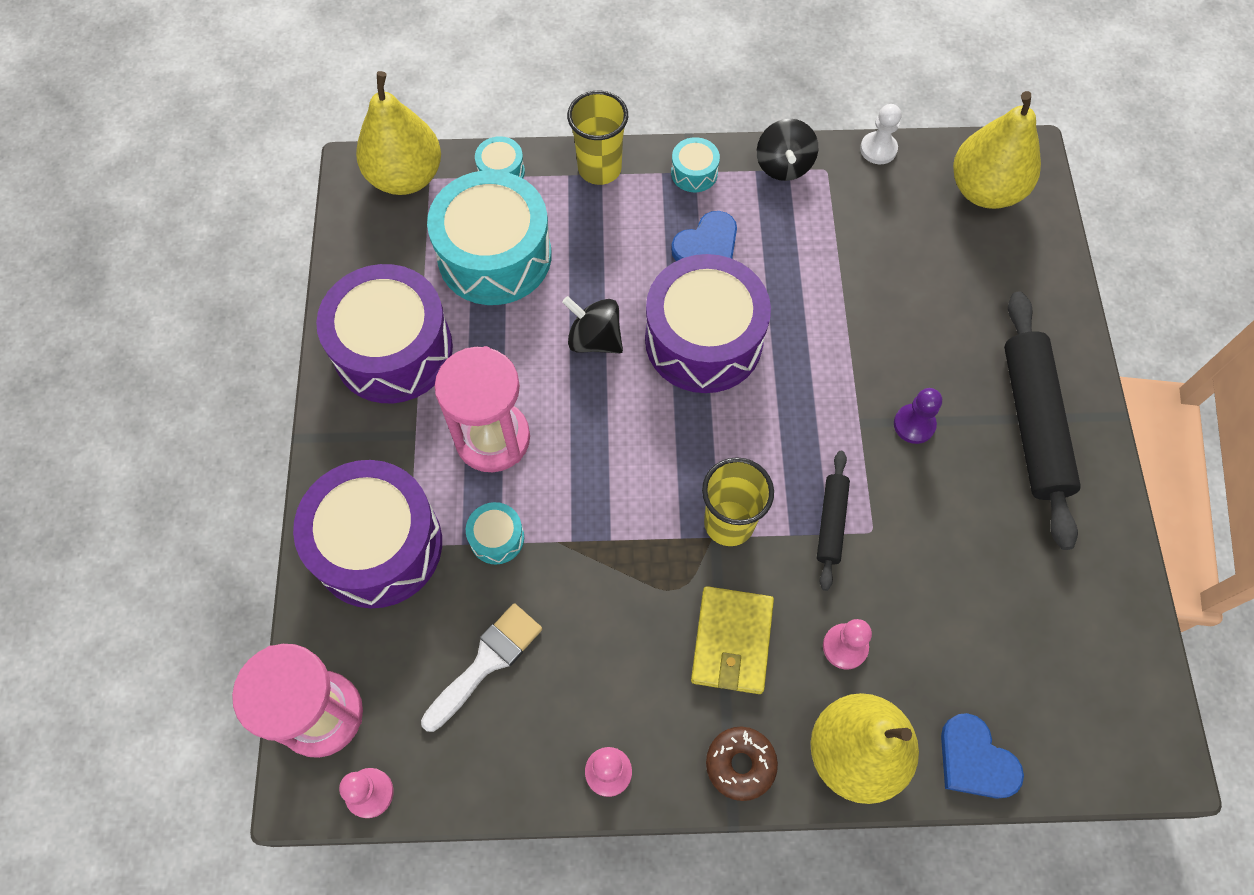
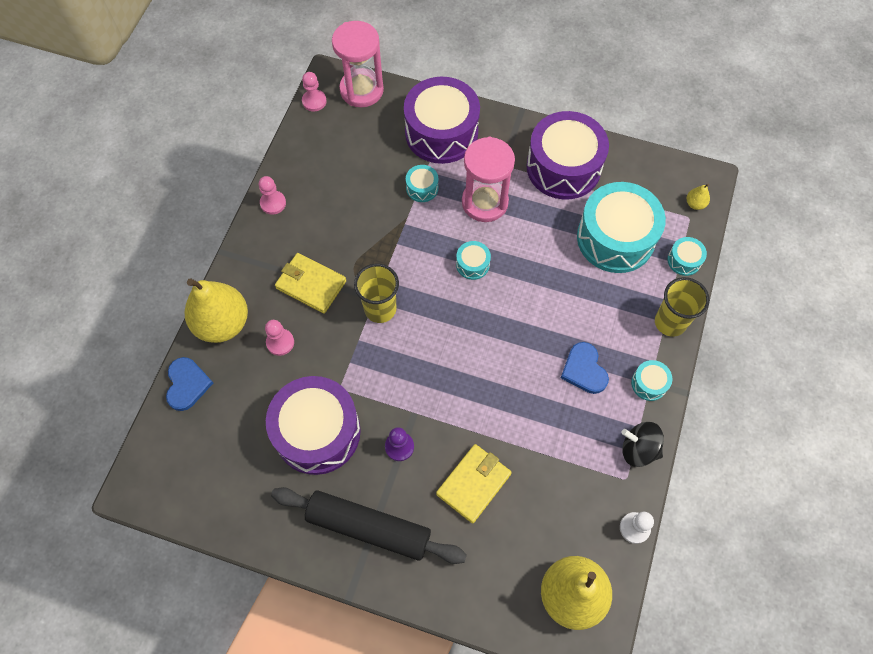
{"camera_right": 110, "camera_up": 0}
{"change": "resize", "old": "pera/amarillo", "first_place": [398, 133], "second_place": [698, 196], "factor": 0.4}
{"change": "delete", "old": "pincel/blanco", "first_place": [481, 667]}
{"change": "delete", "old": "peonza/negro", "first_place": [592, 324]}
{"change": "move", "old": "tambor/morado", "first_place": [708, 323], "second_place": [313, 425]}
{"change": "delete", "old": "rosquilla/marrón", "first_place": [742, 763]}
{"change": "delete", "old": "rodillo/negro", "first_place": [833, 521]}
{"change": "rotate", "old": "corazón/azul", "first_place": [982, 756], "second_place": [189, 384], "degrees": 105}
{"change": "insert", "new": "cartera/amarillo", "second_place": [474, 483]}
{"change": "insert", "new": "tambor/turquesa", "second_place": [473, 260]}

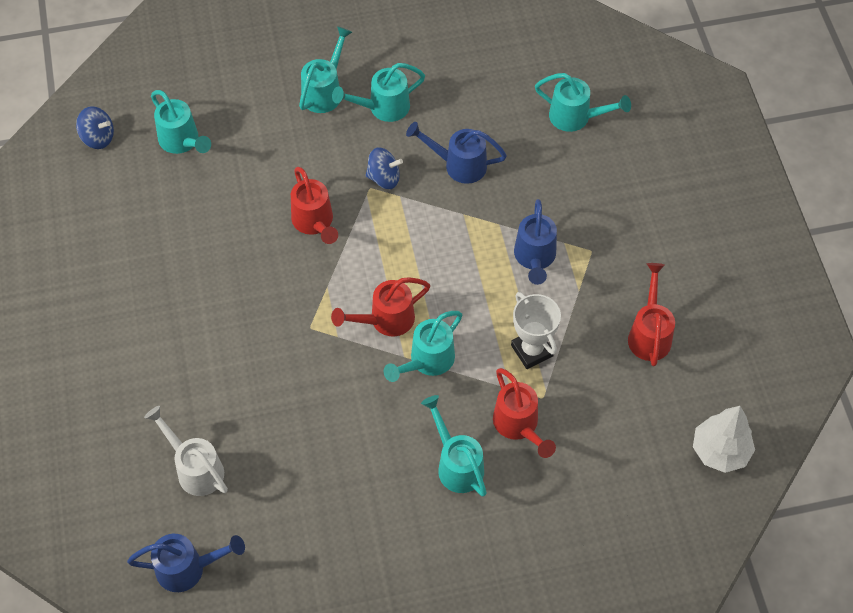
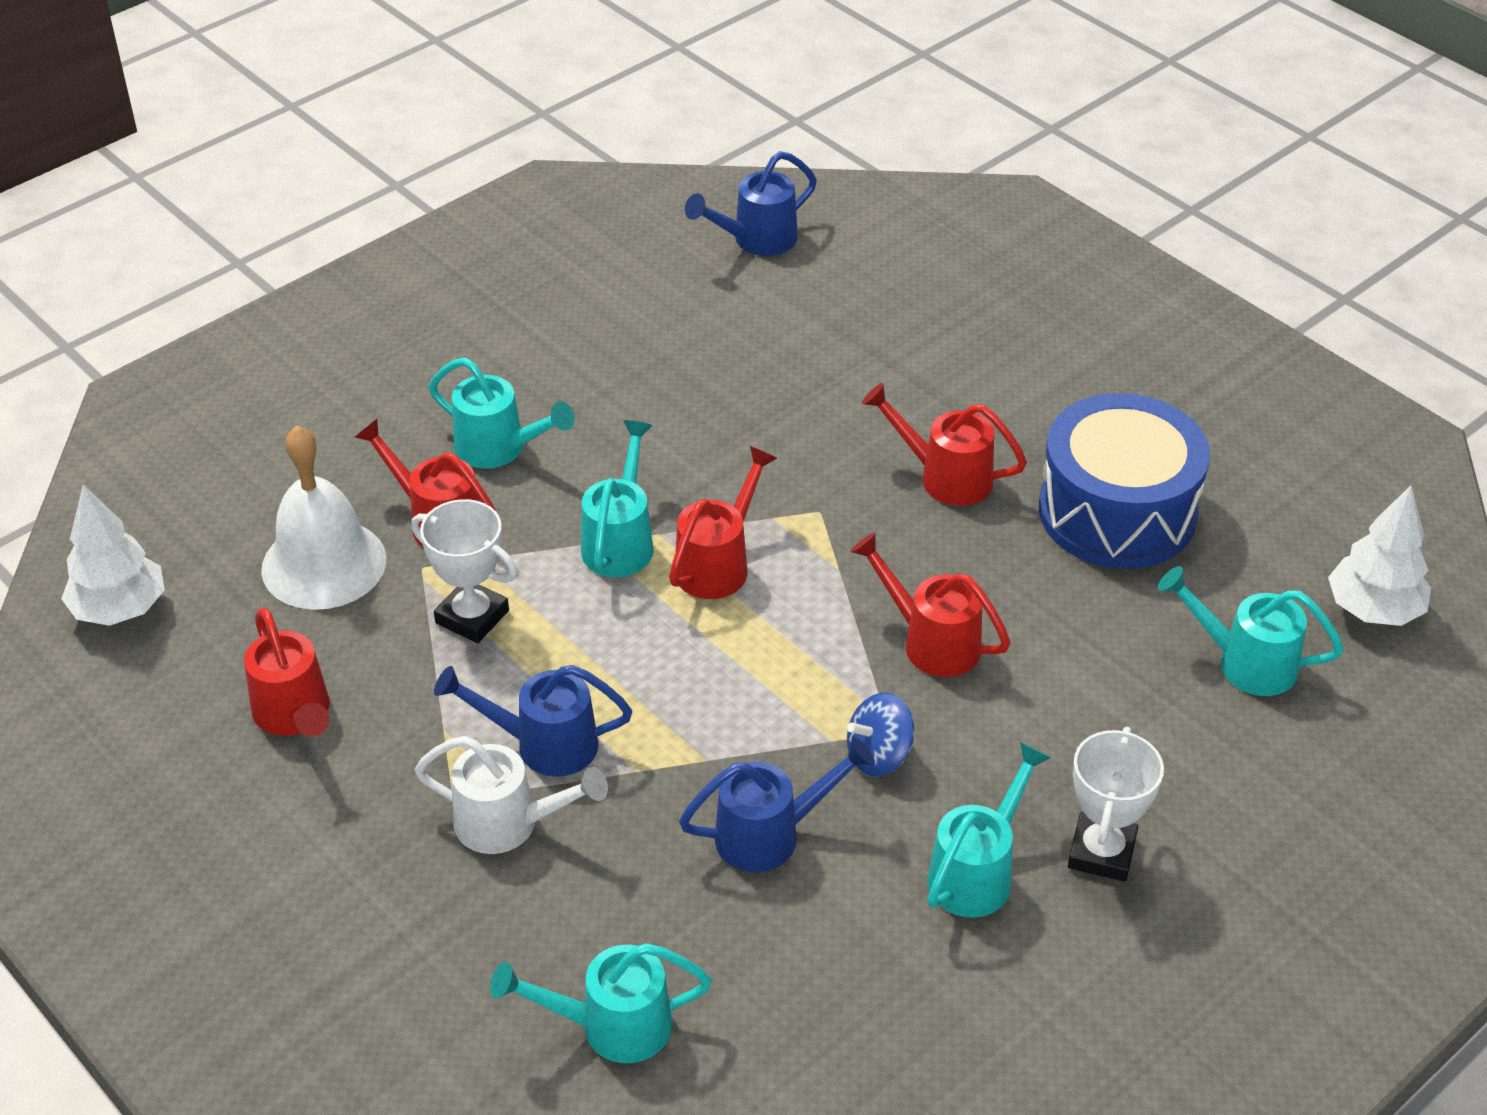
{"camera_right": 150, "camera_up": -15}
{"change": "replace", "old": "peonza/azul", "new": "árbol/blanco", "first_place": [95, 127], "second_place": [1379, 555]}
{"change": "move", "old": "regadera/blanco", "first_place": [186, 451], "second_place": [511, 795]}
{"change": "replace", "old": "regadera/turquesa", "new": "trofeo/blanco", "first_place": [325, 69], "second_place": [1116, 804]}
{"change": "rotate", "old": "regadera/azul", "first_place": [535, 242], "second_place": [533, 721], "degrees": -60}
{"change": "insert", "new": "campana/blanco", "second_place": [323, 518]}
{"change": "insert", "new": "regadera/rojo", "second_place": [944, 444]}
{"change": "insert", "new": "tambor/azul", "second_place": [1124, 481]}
+++++
Required work: Using the records above, report each line that contains the word "delete" by copying it.

Result:
{"change": "delete", "old": "pincel/blanco", "first_place": [481, 667]}
{"change": "delete", "old": "peonza/negro", "first_place": [592, 324]}
{"change": "delete", "old": "rosquilla/marrón", "first_place": [742, 763]}
{"change": "delete", "old": "rodillo/negro", "first_place": [833, 521]}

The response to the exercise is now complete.